* [EXERCISE INSTRUCTIONS]
Write out the entries exactly. None of the pictures should appear in the copy.

Revision tracking records
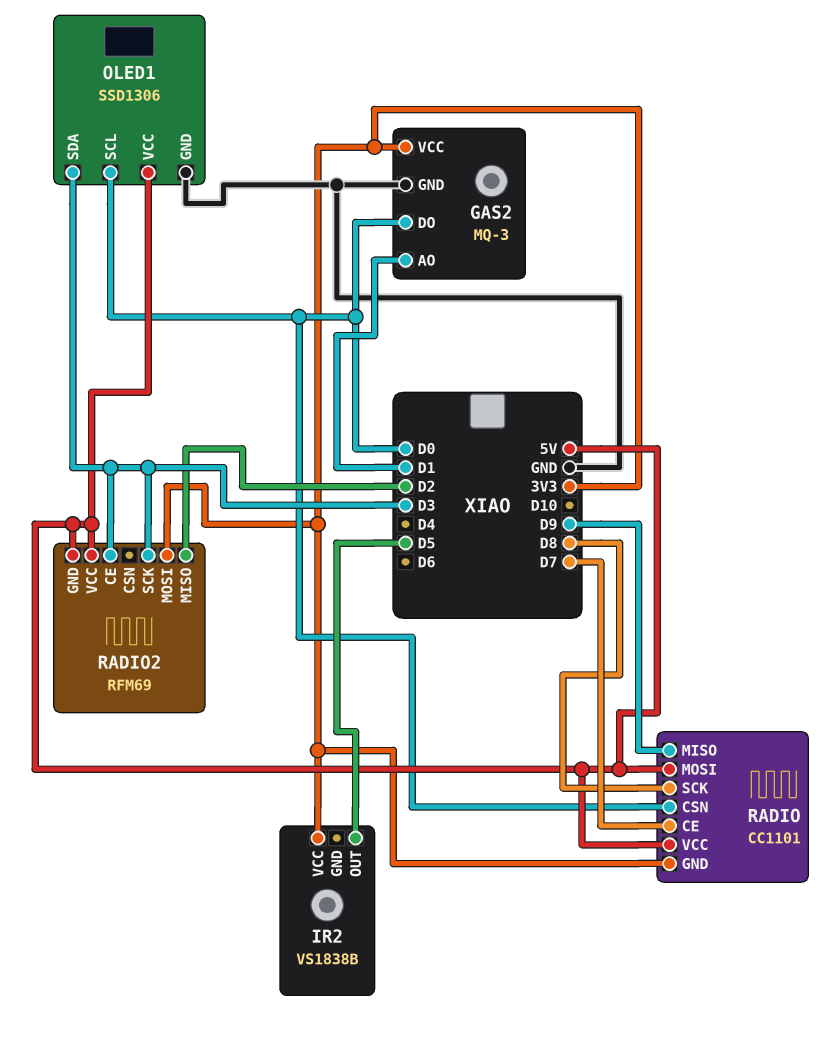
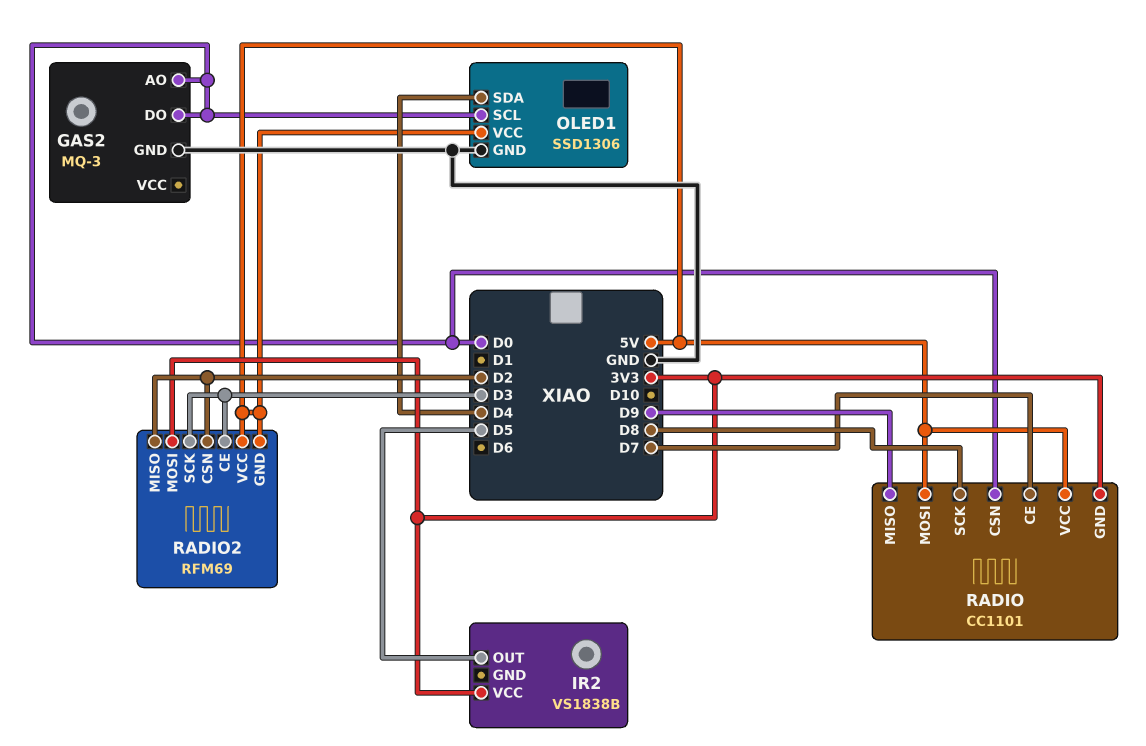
GAS2 pin AO: D1 -> D0
GAS2 pin VCC: 3V3 -> none
OLED1 pin SDA: D3 -> D4
RADIO2 pin CSN: none -> D2

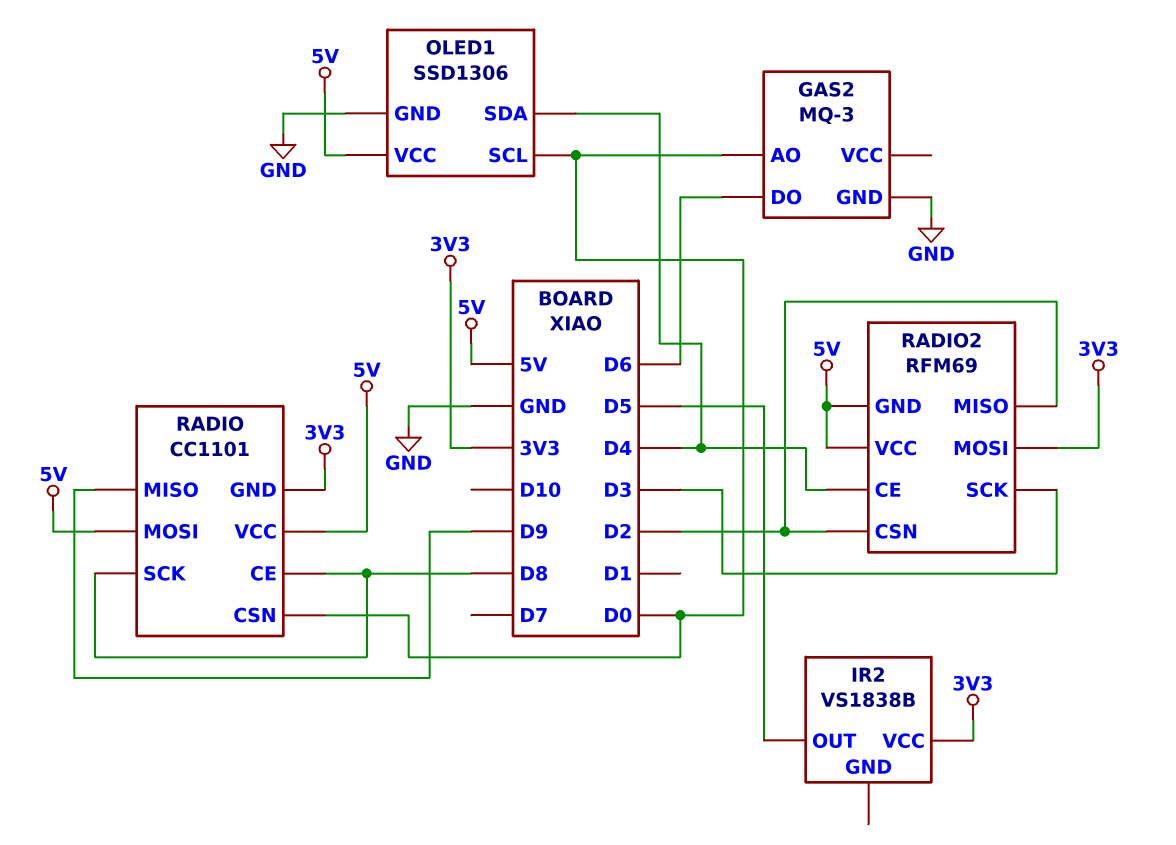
GAS2 pin DO: D0 -> D6
RADIO pin CE: D7 -> D8
RADIO2 pin CE: D3 -> D4

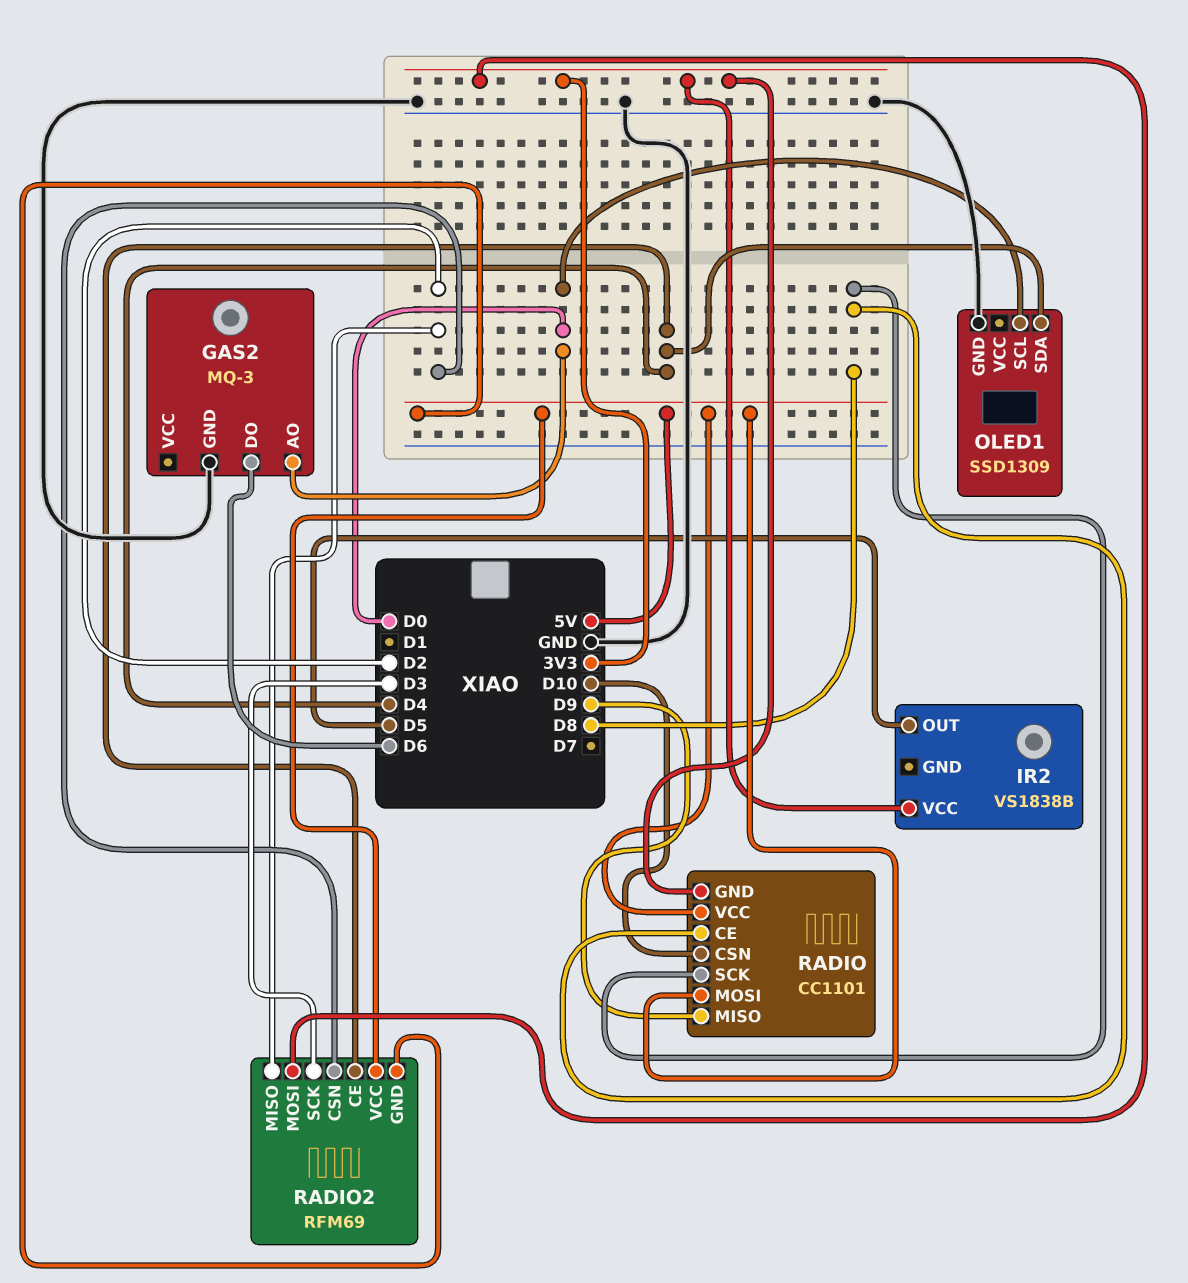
OLED1: SSD1306 -> SSD1309
OLED1 pin VCC: 5V -> none
RADIO pin CSN: D0 -> D10

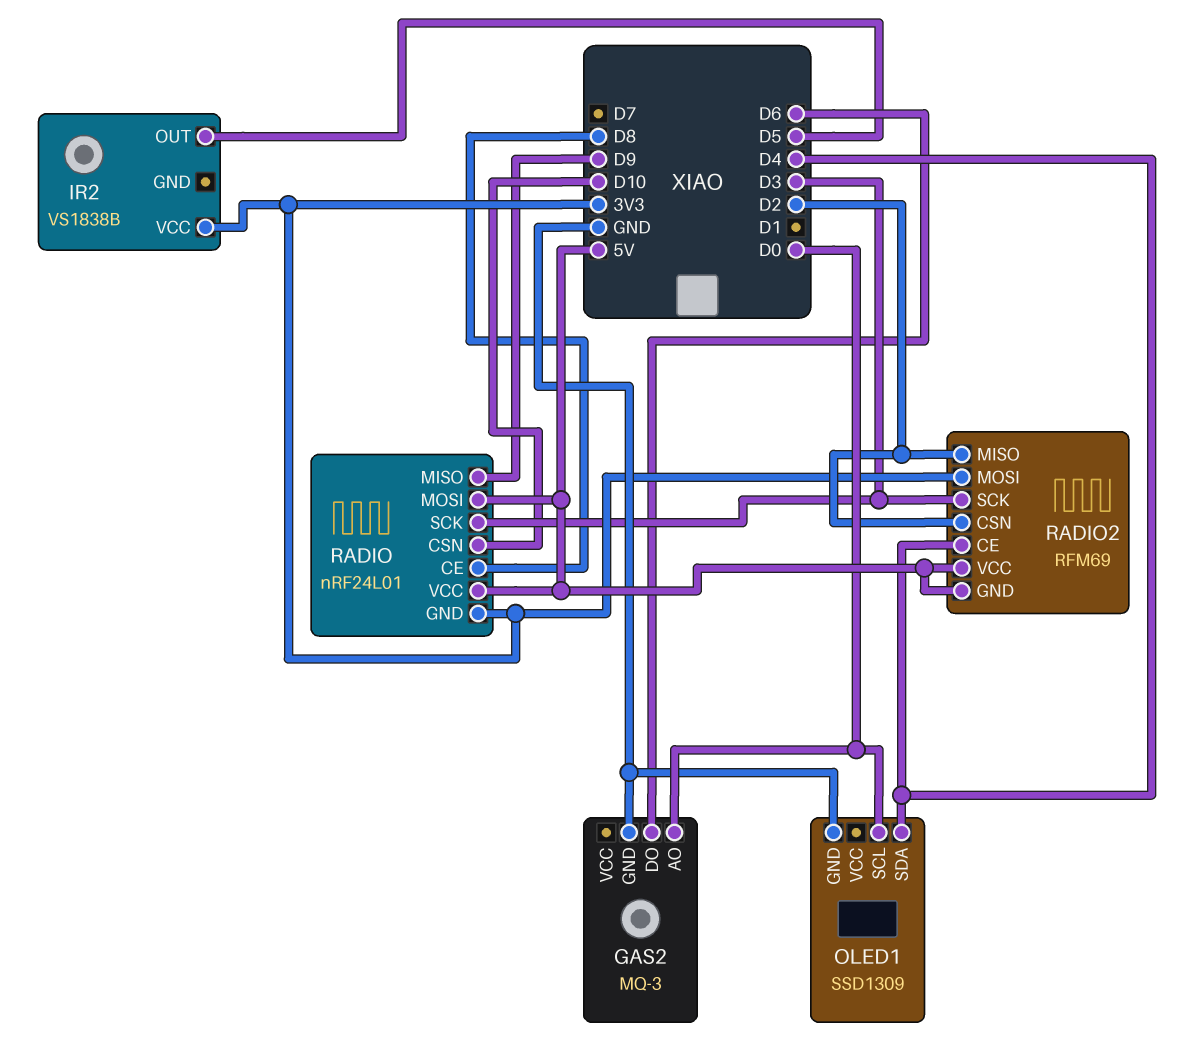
RADIO: CC1101 -> nRF24L01
RADIO pin SCK: D8 -> D3

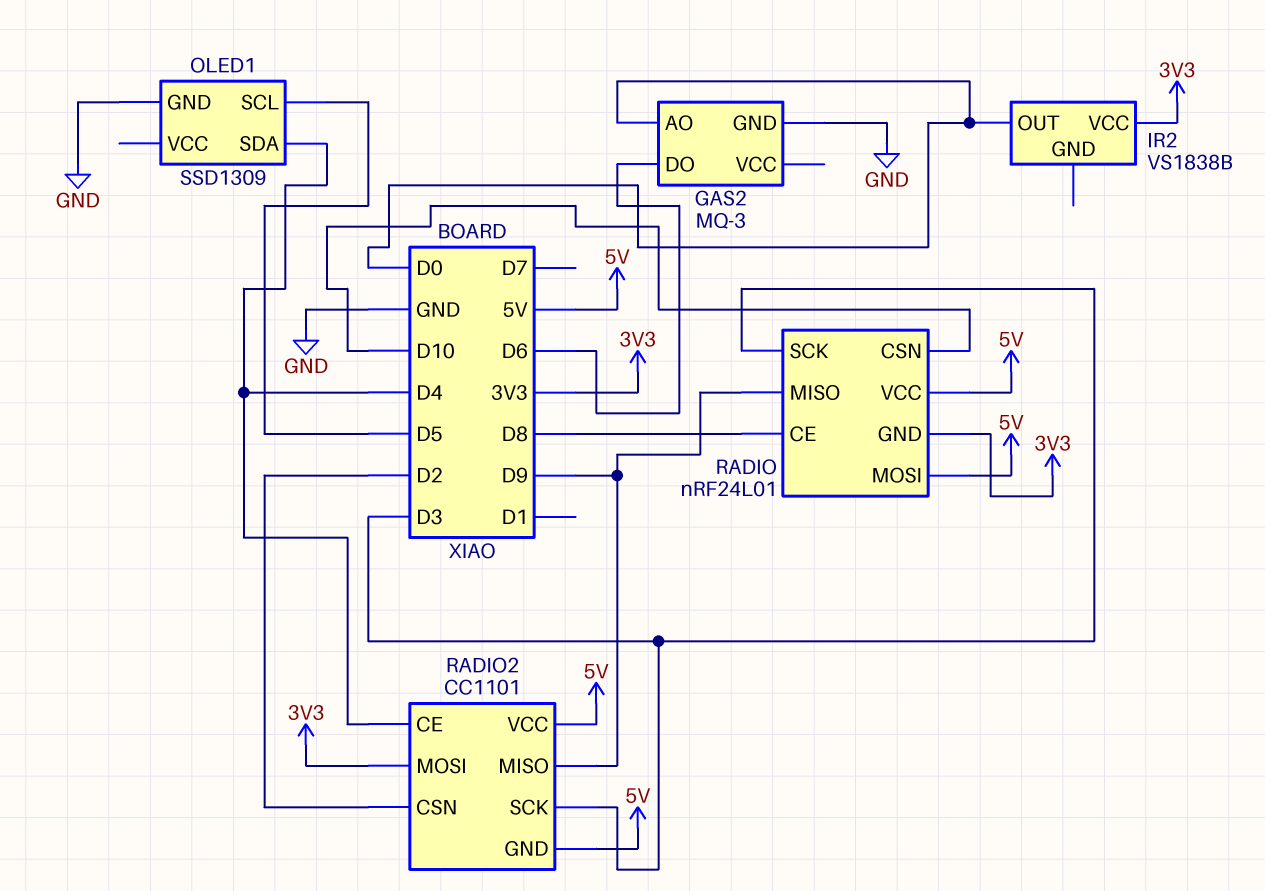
IR2 pin OUT: D5 -> D0
OLED1 pin SCL: D0 -> D5
RADIO2: RFM69 -> CC1101
RADIO2 pin MISO: D2 -> D9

* [RESULT OF THE TASK]
GAS2 pin AO: D1 -> D0
GAS2 pin VCC: 3V3 -> none
OLED1 pin SDA: D3 -> D4
RADIO2 pin CSN: none -> D2

GAS2 pin DO: D0 -> D6
RADIO pin CE: D7 -> D8
RADIO2 pin CE: D3 -> D4

OLED1: SSD1306 -> SSD1309
OLED1 pin VCC: 5V -> none
RADIO pin CSN: D0 -> D10

RADIO: CC1101 -> nRF24L01
RADIO pin SCK: D8 -> D3

IR2 pin OUT: D5 -> D0
OLED1 pin SCL: D0 -> D5
RADIO2: RFM69 -> CC1101
RADIO2 pin MISO: D2 -> D9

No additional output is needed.